• [THE TASK] Only one stretch of the records below should be repeated. It starts with the line containing "U1 pin VIN: VIN -> DGND" and goes on through the line containing "U2: PIC12F683 -> PIC12F629", exactly as written.

• [RECORDS SHOWN]
—————

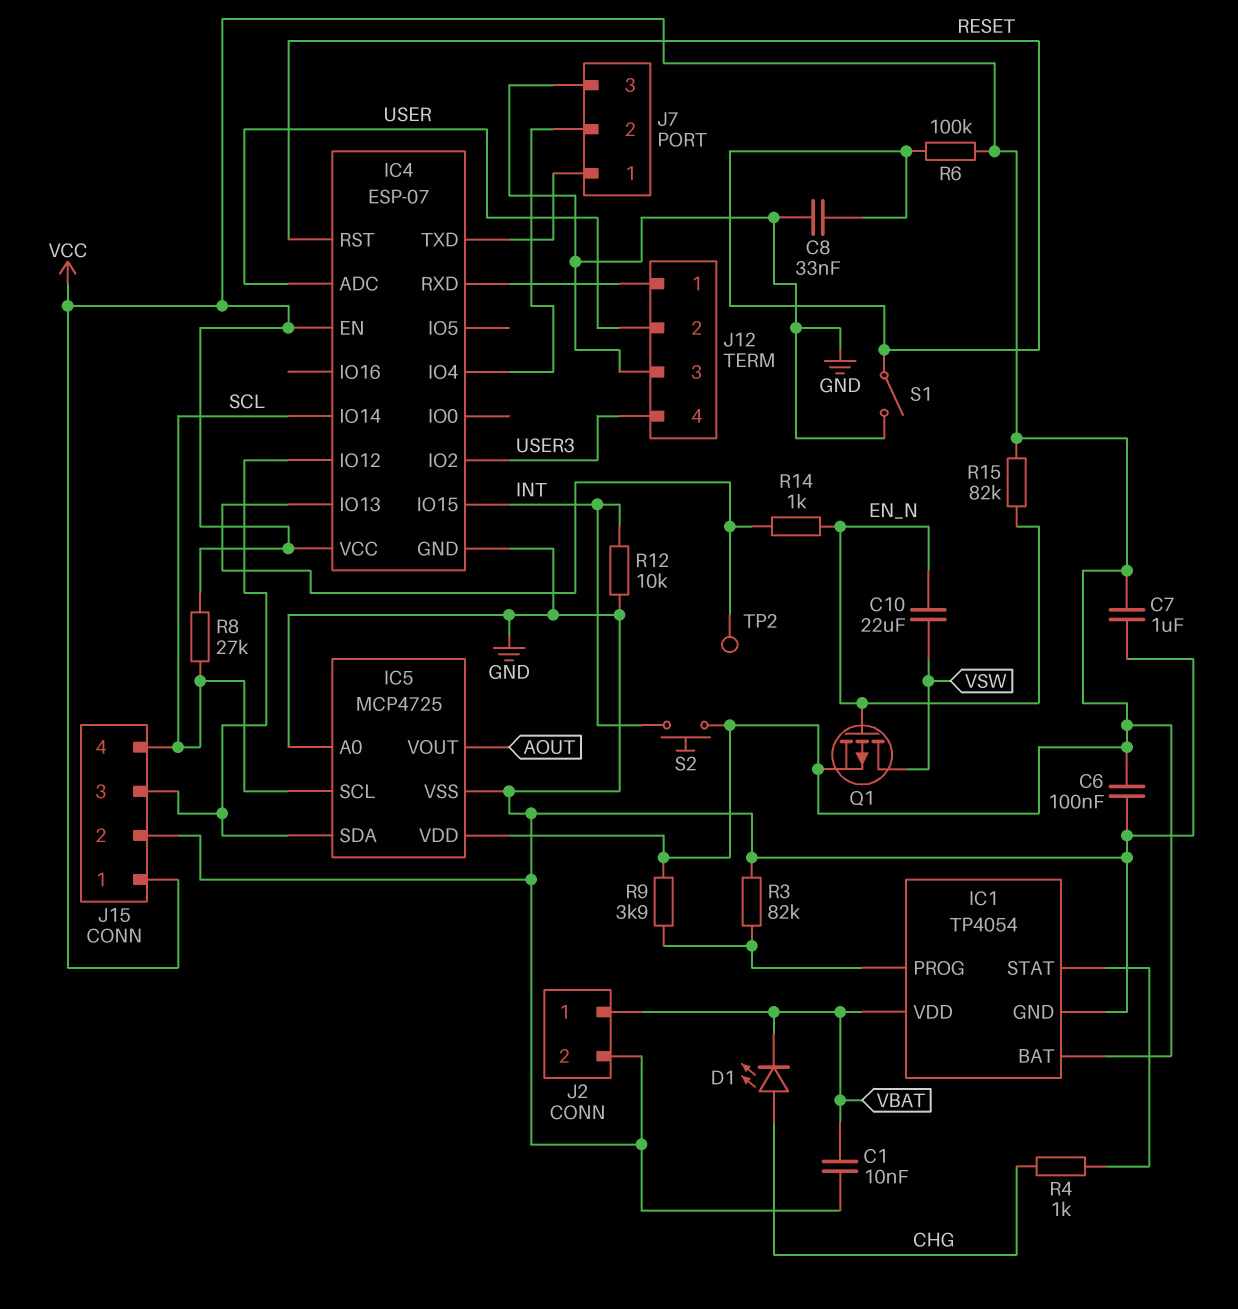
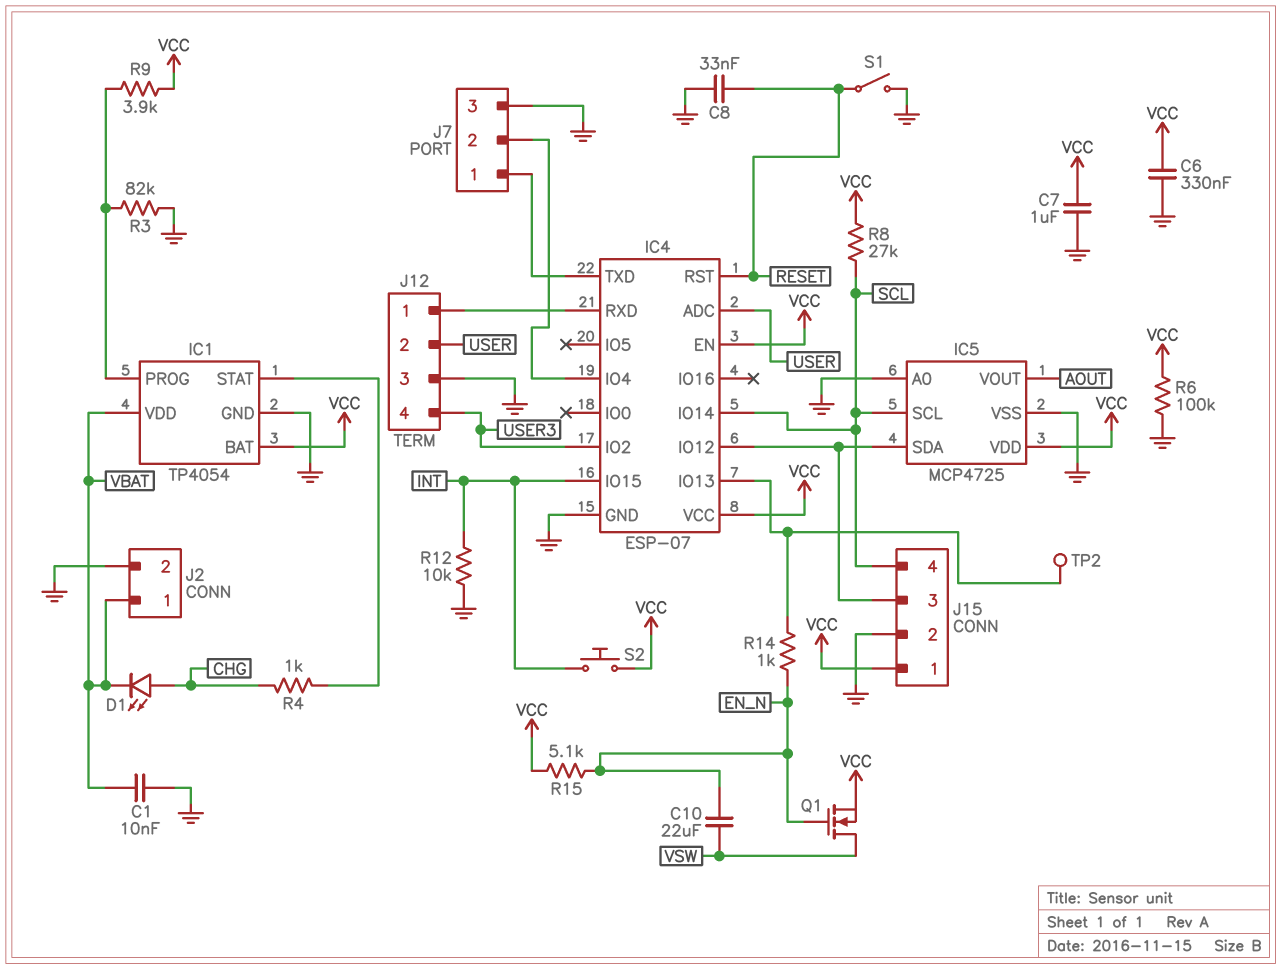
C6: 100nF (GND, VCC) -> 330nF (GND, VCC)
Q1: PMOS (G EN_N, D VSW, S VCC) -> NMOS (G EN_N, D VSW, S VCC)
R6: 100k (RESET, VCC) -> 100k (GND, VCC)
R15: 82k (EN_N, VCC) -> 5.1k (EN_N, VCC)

—————

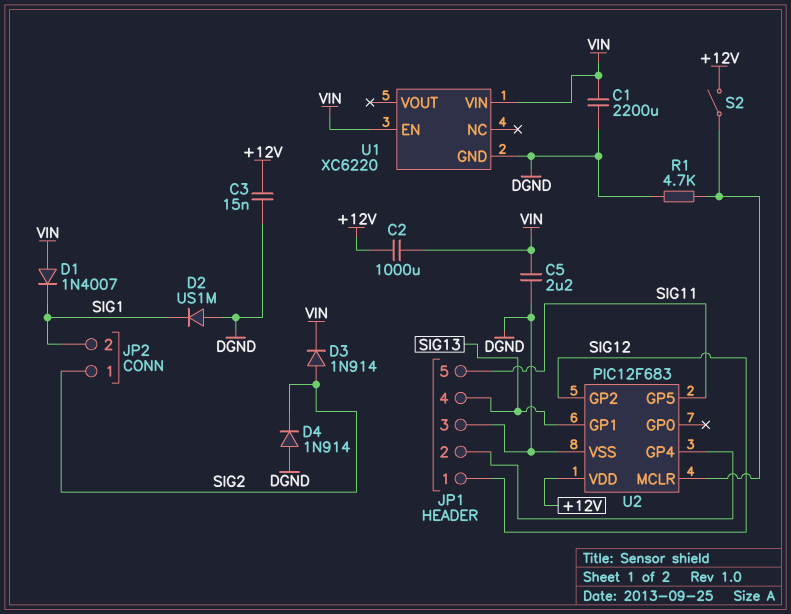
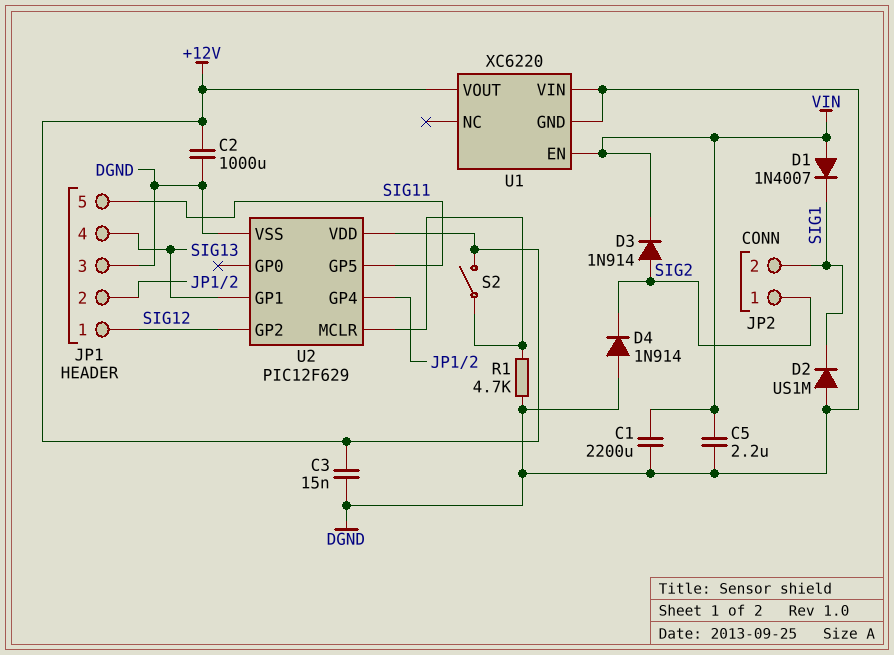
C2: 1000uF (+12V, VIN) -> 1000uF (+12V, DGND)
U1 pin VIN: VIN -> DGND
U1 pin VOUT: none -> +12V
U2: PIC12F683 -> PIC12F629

—————

• [ANSWER BOX]
U1 pin VIN: VIN -> DGND
U1 pin VOUT: none -> +12V
U2: PIC12F683 -> PIC12F629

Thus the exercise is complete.